• [WHAT THE TASK ASKS]:
Lines with "duck": please show every one of them from the listing below.

[THE RECORDS — start]

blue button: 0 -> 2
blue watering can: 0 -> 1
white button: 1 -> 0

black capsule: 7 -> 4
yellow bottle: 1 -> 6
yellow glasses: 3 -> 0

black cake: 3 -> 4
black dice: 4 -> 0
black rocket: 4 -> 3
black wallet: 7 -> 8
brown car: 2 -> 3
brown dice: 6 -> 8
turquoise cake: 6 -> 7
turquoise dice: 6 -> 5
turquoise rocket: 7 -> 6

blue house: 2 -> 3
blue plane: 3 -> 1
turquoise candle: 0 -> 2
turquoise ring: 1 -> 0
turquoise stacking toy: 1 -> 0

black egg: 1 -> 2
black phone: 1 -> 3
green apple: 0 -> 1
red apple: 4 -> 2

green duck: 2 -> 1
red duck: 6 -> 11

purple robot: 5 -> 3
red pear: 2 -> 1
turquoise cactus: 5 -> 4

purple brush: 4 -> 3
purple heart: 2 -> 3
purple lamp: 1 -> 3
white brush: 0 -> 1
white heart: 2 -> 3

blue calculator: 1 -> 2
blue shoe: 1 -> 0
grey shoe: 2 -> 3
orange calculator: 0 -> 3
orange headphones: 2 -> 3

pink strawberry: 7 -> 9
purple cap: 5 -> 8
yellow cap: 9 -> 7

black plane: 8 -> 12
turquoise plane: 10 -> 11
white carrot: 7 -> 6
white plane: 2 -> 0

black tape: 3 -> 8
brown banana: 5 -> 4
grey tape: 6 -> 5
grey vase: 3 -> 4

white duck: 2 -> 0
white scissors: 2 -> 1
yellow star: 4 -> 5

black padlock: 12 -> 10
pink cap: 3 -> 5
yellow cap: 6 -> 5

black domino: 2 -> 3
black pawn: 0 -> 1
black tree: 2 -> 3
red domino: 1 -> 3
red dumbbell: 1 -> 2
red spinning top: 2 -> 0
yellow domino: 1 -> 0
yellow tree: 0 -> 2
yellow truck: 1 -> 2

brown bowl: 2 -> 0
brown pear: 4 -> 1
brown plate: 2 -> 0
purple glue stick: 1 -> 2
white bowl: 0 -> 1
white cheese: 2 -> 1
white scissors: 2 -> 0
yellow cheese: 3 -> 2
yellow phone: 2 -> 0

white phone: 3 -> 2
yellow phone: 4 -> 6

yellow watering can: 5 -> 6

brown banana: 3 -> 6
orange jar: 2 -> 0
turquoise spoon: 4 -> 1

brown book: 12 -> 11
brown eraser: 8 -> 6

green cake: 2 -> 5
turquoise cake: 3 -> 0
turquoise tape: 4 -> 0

[THE RECORDS — finish]

• [ANSWER TO THIS EXERCISE]:
green duck: 2 -> 1
red duck: 6 -> 11
white duck: 2 -> 0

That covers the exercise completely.